::: DATA FOR PROCESSING

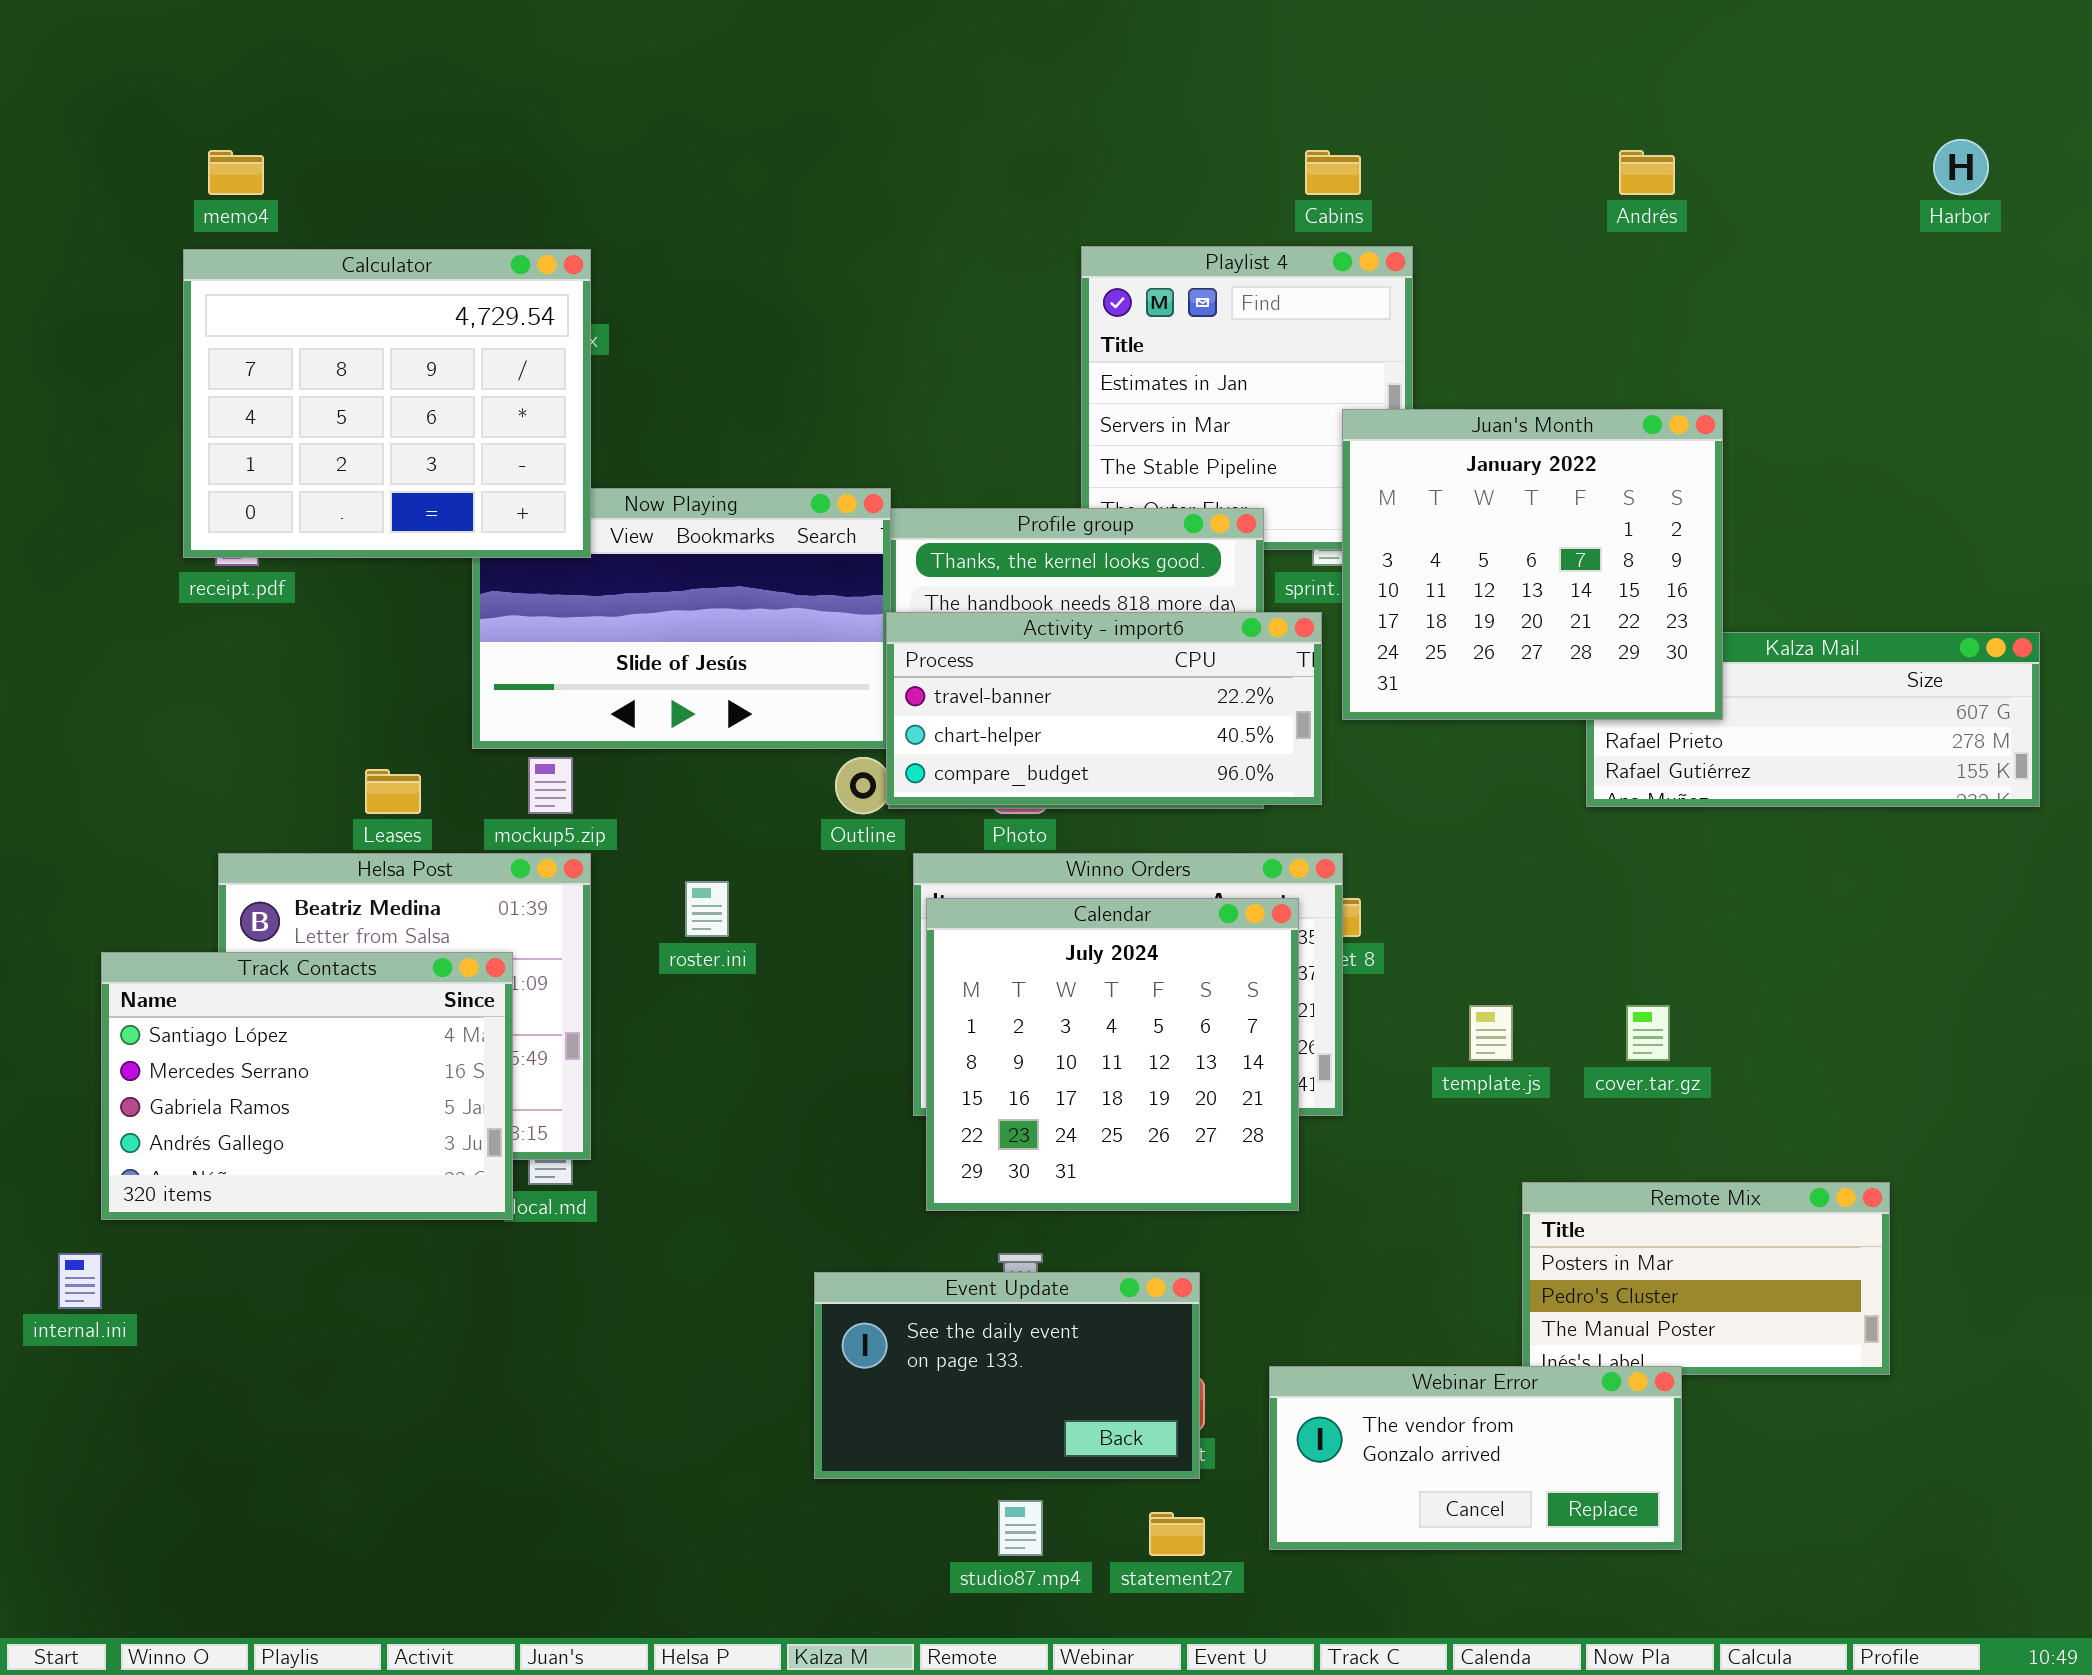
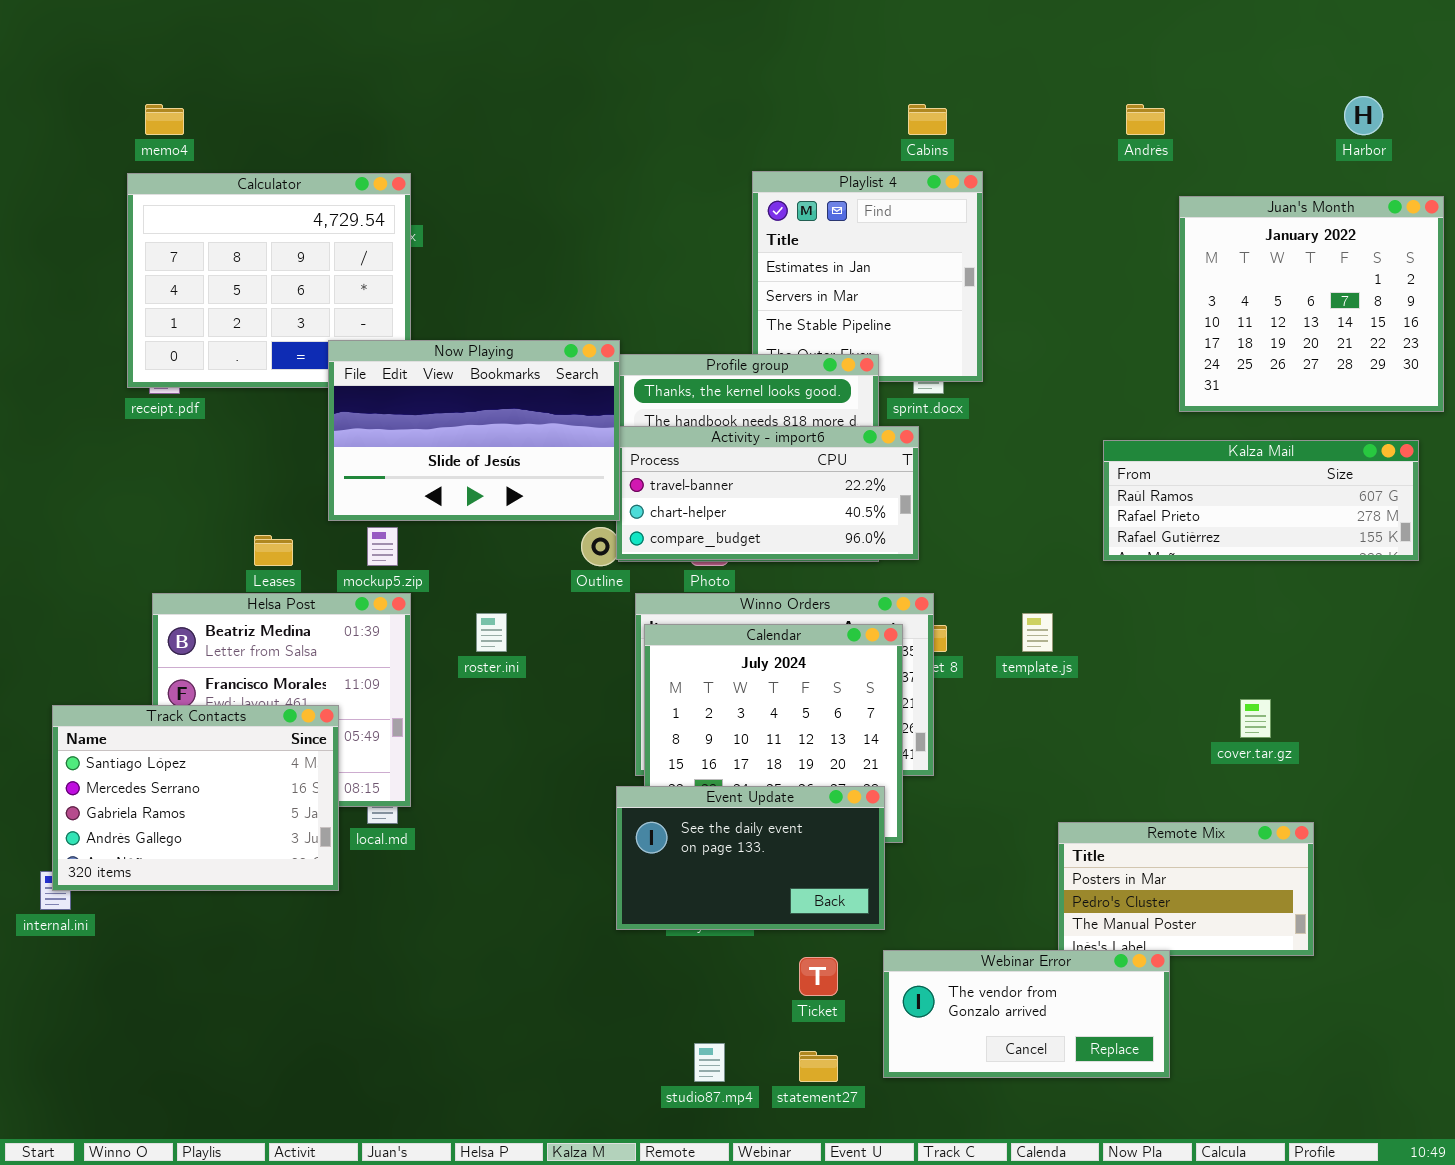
Juan's Month: [1342,409,1723,720] -> [1179,196,1444,412], moved
Now Playing: [472,488,891,749] -> [328,340,620,521], raised
Track Contacts: [101,952,513,1220] -> [52,705,339,891], moved
template.js: [1469,1005,1513,1061] -> [1022,613,1053,652], moved
cover.tar.gz: [1626,1005,1670,1061] -> [1240,699,1271,738], moved
Event Update: [814,1272,1200,1479] -> [616,786,885,930], moved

::::::

• ASSIGNMENT:
Only the lines from the one containing "cover.tar.gz: [1626,1005,1670,1061] ->" through the end of the material should be reproduced, exactly, with both ends included.

• TASK SOLUTION:
cover.tar.gz: [1626,1005,1670,1061] -> [1240,699,1271,738], moved
Event Update: [814,1272,1200,1479] -> [616,786,885,930], moved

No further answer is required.